TASK DATA Start Marker
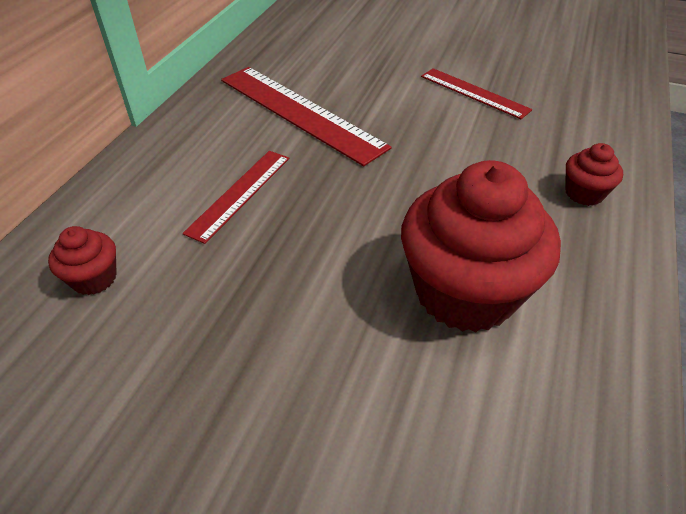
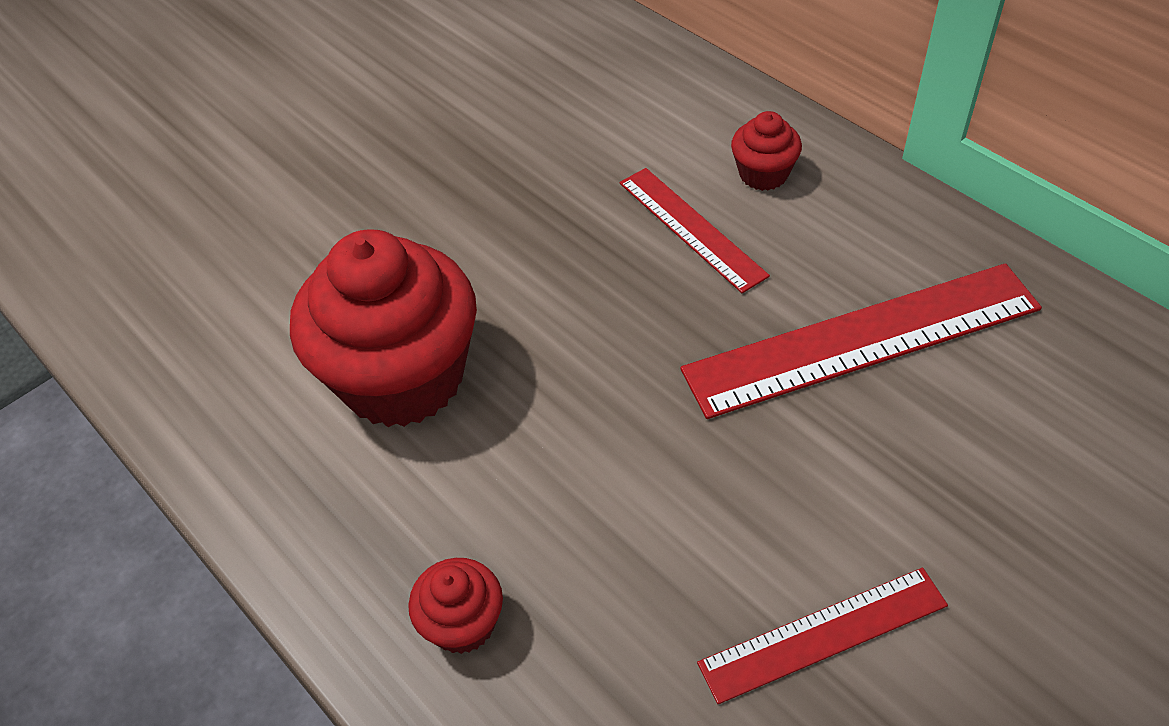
camera: 120 degrees right, 5 degrees up
red cupcake [48,226,117,295] -> red cupcake moved to [731,111,802,191]

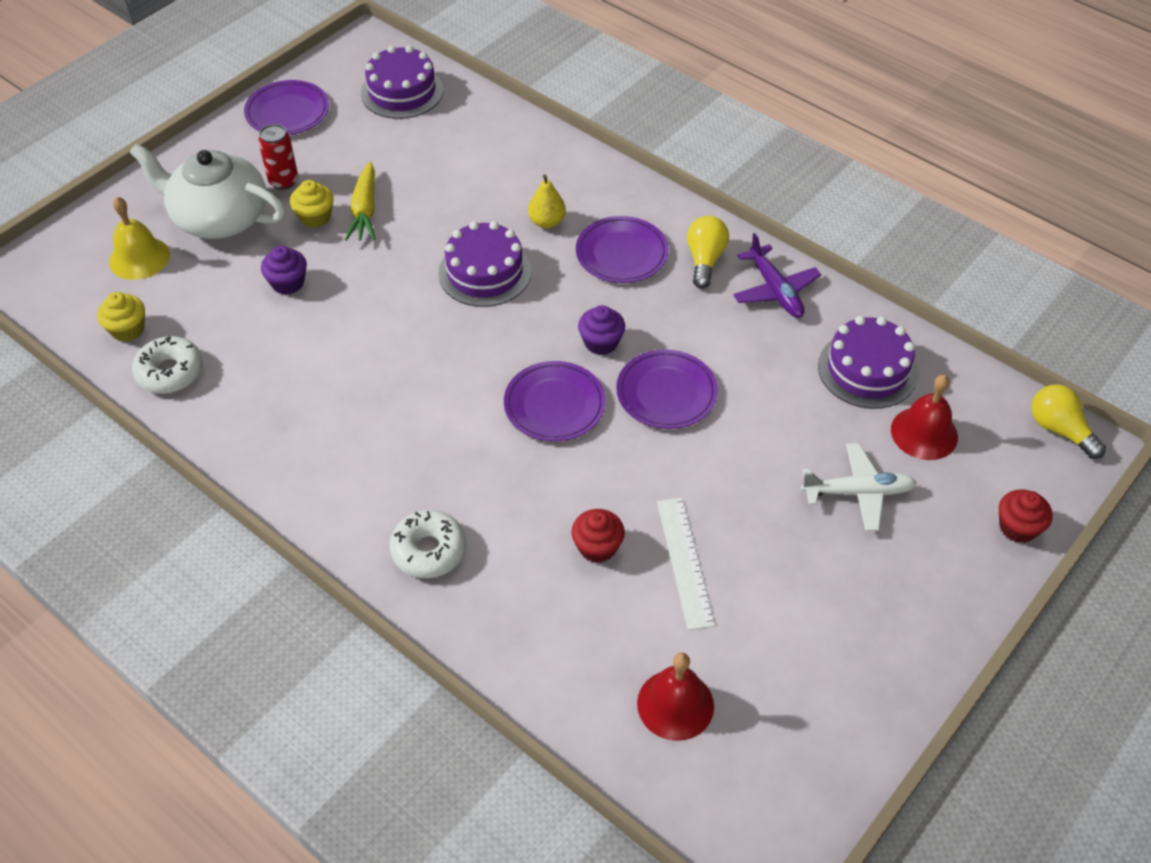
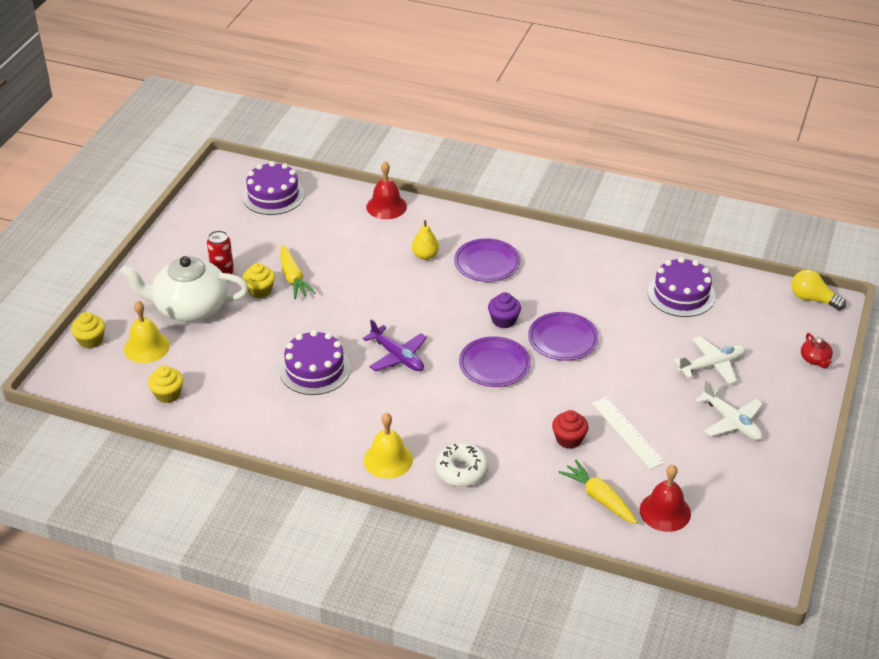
camera: 20 degrees left, 10 degrees down
white donut [132,336,203,394] -> none
purple plate [244,80,329,135] -> none
purple cupcake [261,246,307,295] -> none
purple cake [438,221,532,307] -> purple cake moved to [279,330,351,395]
yellow light bulb [687,216,729,289] -> none
purple plane [733,233,821,318] -> purple plane moved to [363,319,427,371]
red bell [891,375,958,460] -> red bell moved to [366,161,407,219]
red cupcake [999,489,1053,543] -> red teapot [801,333,833,368]
none -> yellow cupcake [71,312,105,348]
none -> yellow bell [364,413,413,479]
none -> yellow carrot [558,460,638,524]
none -> white plane [695,380,763,440]

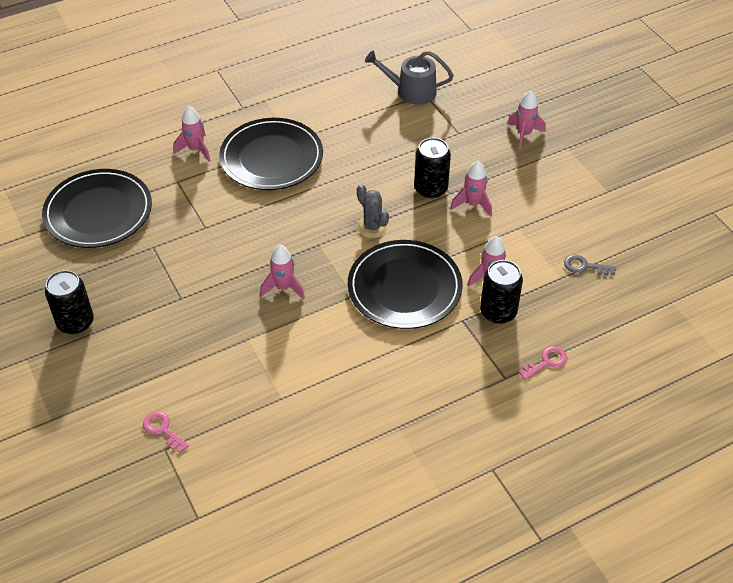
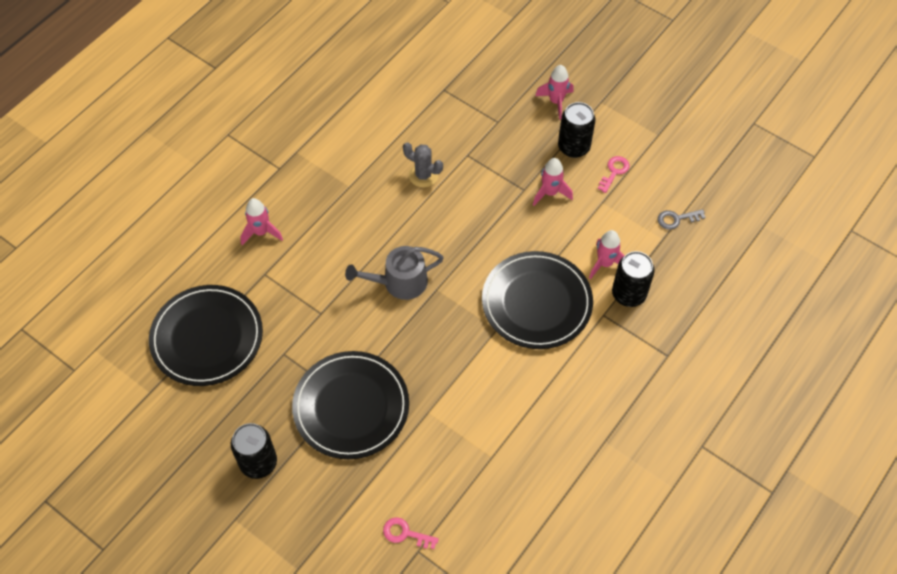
camera: 25 degrees left, 10 degrees up
black plate [219,118,323,190] -> black plate moved to [292,351,409,459]
pink rocket [260,245,305,299] -> none
grey cactus [357,184,389,238] -> grey cactus moved to [403,142,443,187]
grey watering can [365,51,454,105] -> grey watering can moved to [345,246,444,300]
black can [414,138,451,199] -> black can moved to [558,102,595,158]
pink key [518,346,567,380] -> pink key moved to [598,156,629,193]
TASK DATA End Marker
- [REQUIRED ACTION]:
Restate the material above exactly. Exclude all pictures.

- [WRITTEN ANSWER]:
camera: 120 degrees right, 5 degrees up
red cupcake [48,226,117,295] -> red cupcake moved to [731,111,802,191]

camera: 20 degrees left, 10 degrees down
white donut [132,336,203,394] -> none
purple plate [244,80,329,135] -> none
purple cupcake [261,246,307,295] -> none
purple cake [438,221,532,307] -> purple cake moved to [279,330,351,395]
yellow light bulb [687,216,729,289] -> none
purple plane [733,233,821,318] -> purple plane moved to [363,319,427,371]
red bell [891,375,958,460] -> red bell moved to [366,161,407,219]
red cupcake [999,489,1053,543] -> red teapot [801,333,833,368]
none -> yellow cupcake [71,312,105,348]
none -> yellow bell [364,413,413,479]
none -> yellow carrot [558,460,638,524]
none -> white plane [695,380,763,440]

camera: 25 degrees left, 10 degrees up
black plate [219,118,323,190] -> black plate moved to [292,351,409,459]
pink rocket [260,245,305,299] -> none
grey cactus [357,184,389,238] -> grey cactus moved to [403,142,443,187]
grey watering can [365,51,454,105] -> grey watering can moved to [345,246,444,300]
black can [414,138,451,199] -> black can moved to [558,102,595,158]
pink key [518,346,567,380] -> pink key moved to [598,156,629,193]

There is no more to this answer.